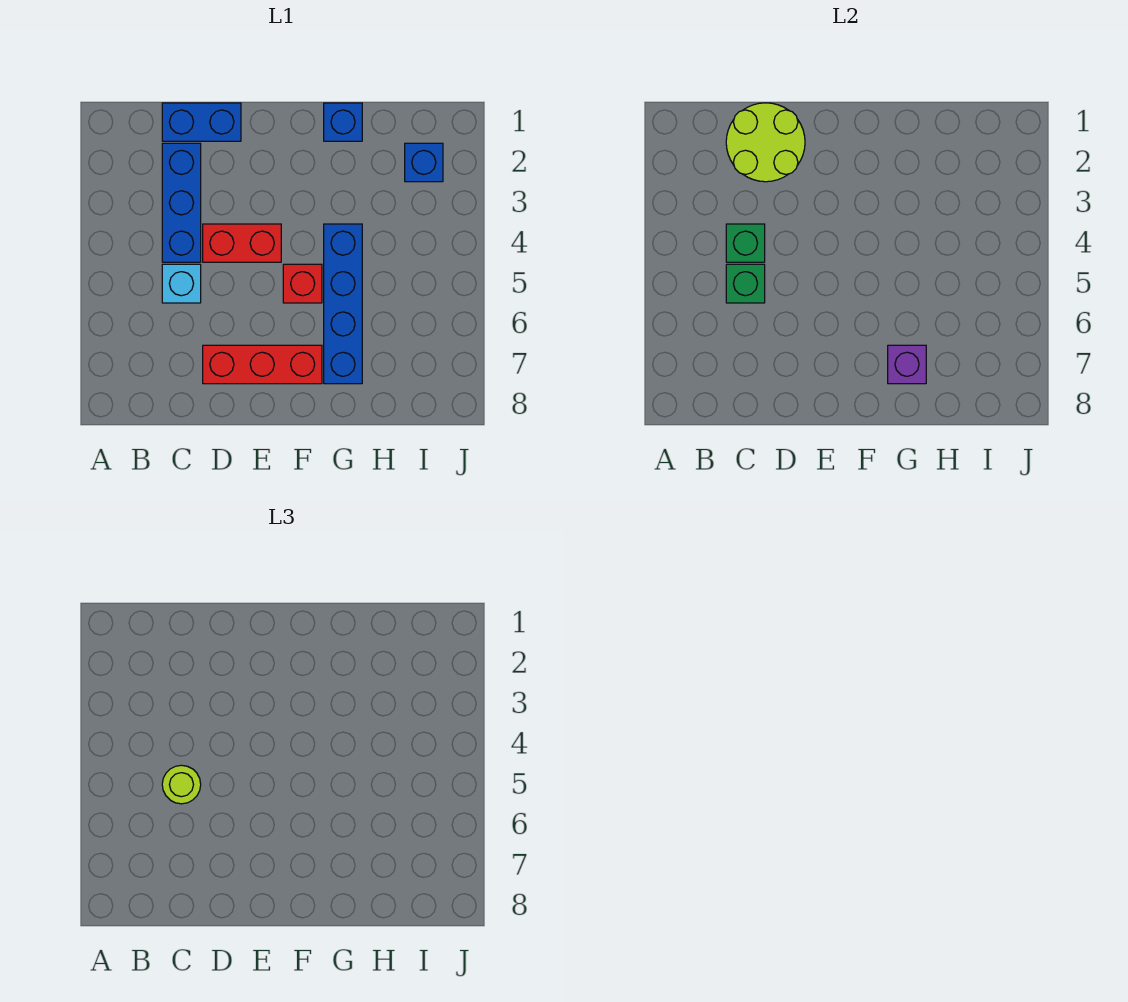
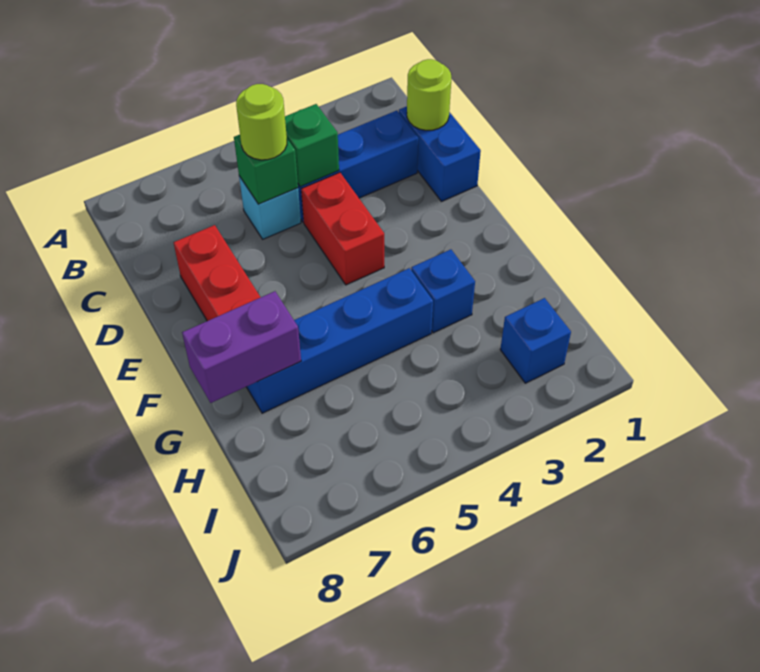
lime round brick C1:D2 level 2 -> lime round brick C1 level 2
red brick F5 level 1 -> none
blue brick G1 level 1 -> blue brick G3 level 1
purple brick G7 level 2 -> purple brick G7:G8 level 2

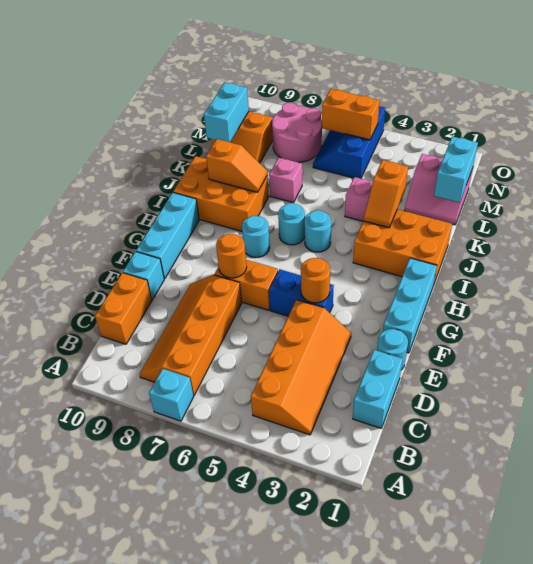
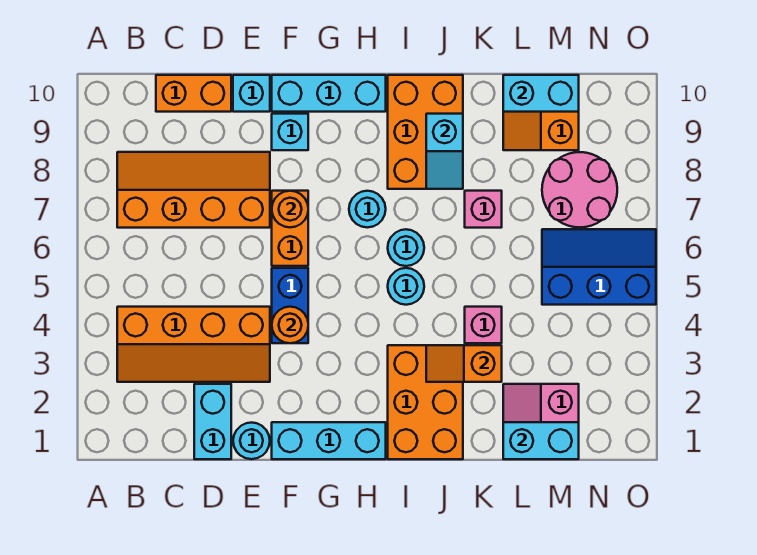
cyan brick A7 level 1 -> cyan brick F9 level 1
cyan brick C1:D1 level 1 -> cyan brick D1:D2 level 1
orange slope J8:J9 level 2 top 9 -> cyan slope J8:J9 level 2 top 9
orange brick N5:N6 level 2 -> none

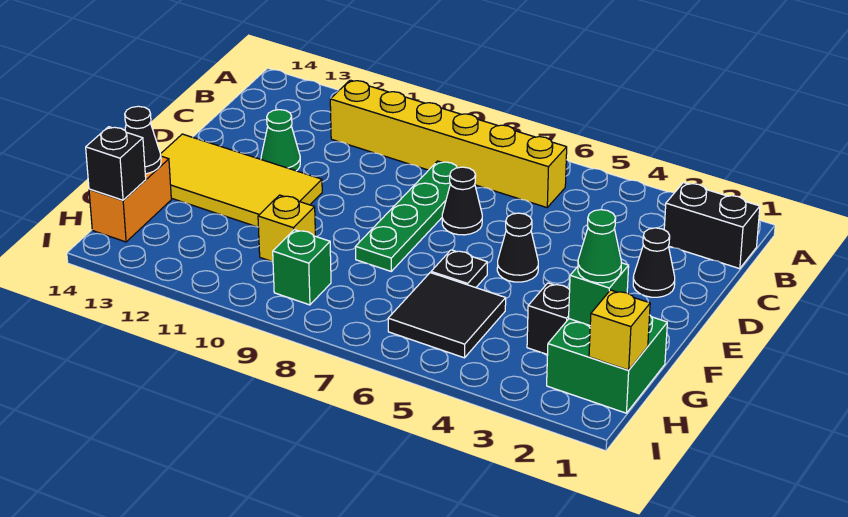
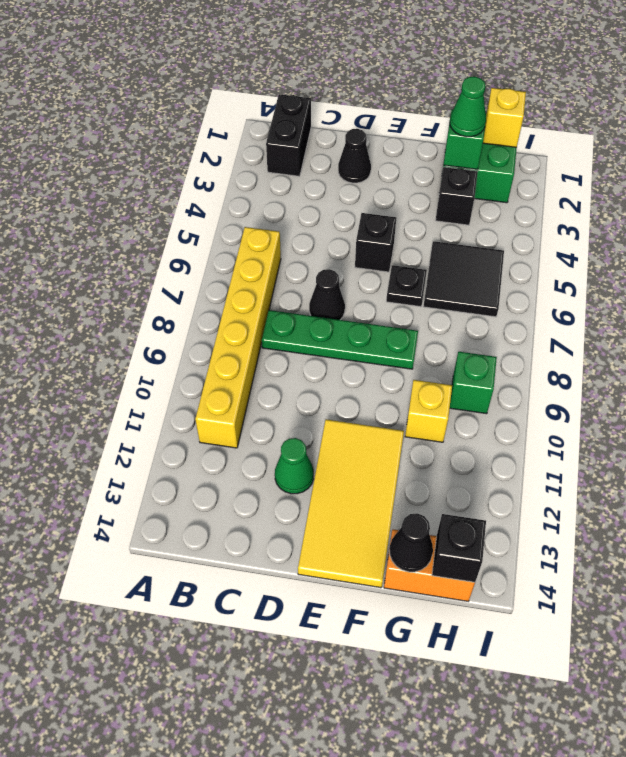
black cone E5 level 1 -> black brick E5 level 1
════════════════════
### Exercise brief
Which lines of the records contain "orange"? Show each of them.

### Completed task
orange slope J8:J9 level 2 top 9 -> cyan slope J8:J9 level 2 top 9
orange brick N5:N6 level 2 -> none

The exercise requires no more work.